----- AVAILABLE RECORDS -----

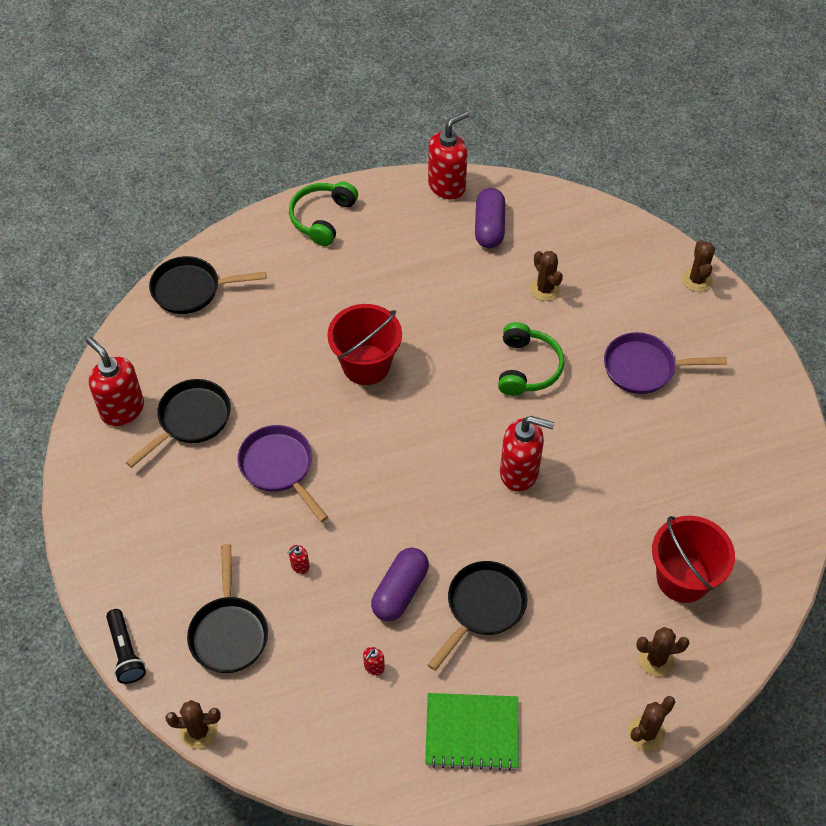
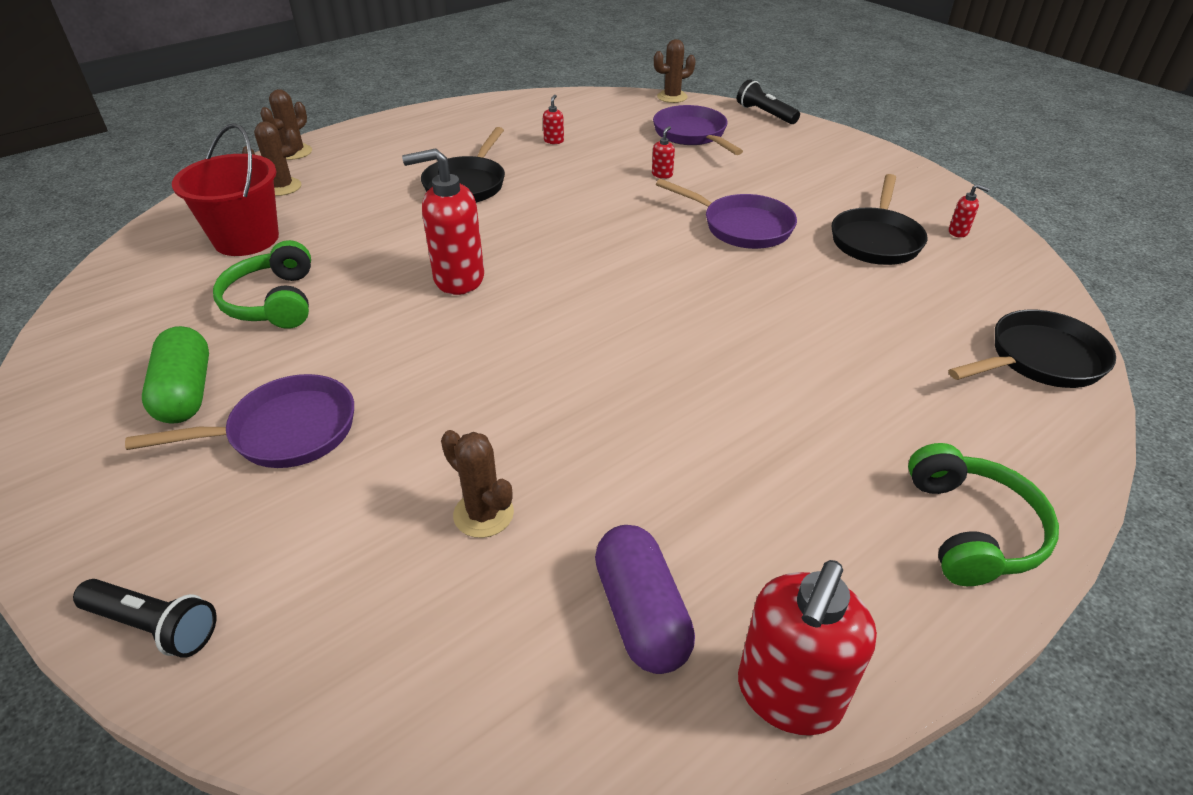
camera: 160 degrees right, 15 degrees down
(122, 409) = (958, 232): red soap dispenser -> red soap dispenser, size x0.42
(229, 632) = (692, 134): black pan -> purple pan
(366, 365) = (717, 334): red bucket -> none
(400, 591) = (554, 179): purple capsule -> none
(472, 732) = (453, 129): green notebook -> none
(527, 367) = (481, 386): green headphones -> green headphones (273, 302)
(697, 280) = (154, 626): brown cactus -> black flashlight
(705, 415) = (186, 392): none -> green capsule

-----

- [WHAT NEEDS TO BE DONE]
Down to the final line, restate the material above word for word, but omit its pictures.

- [EXPECTED OUTPUT]
camera: 160 degrees right, 15 degrees down
(122, 409) = (958, 232): red soap dispenser -> red soap dispenser, size x0.42
(229, 632) = (692, 134): black pan -> purple pan
(366, 365) = (717, 334): red bucket -> none
(400, 591) = (554, 179): purple capsule -> none
(472, 732) = (453, 129): green notebook -> none
(527, 367) = (481, 386): green headphones -> green headphones (273, 302)
(697, 280) = (154, 626): brown cactus -> black flashlight
(705, 415) = (186, 392): none -> green capsule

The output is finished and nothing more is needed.